• **What the task requires**: Can you quote the lines below exactly, starting at the line with "# camera: 55 degrees left, 5 degrees up" and going through the last one?

• **The data**:
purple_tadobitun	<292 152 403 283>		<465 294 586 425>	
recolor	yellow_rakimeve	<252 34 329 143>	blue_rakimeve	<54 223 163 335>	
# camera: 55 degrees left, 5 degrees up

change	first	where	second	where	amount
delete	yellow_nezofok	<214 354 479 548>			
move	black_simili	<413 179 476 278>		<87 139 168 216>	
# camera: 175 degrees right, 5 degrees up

• **Solution to this problem**:
# camera: 55 degrees left, 5 degrees up

change	first	where	second	where	amount
delete	yellow_nezofok	<214 354 479 548>			
move	black_simili	<413 179 476 278>		<87 139 168 216>	
# camera: 175 degrees right, 5 degrees up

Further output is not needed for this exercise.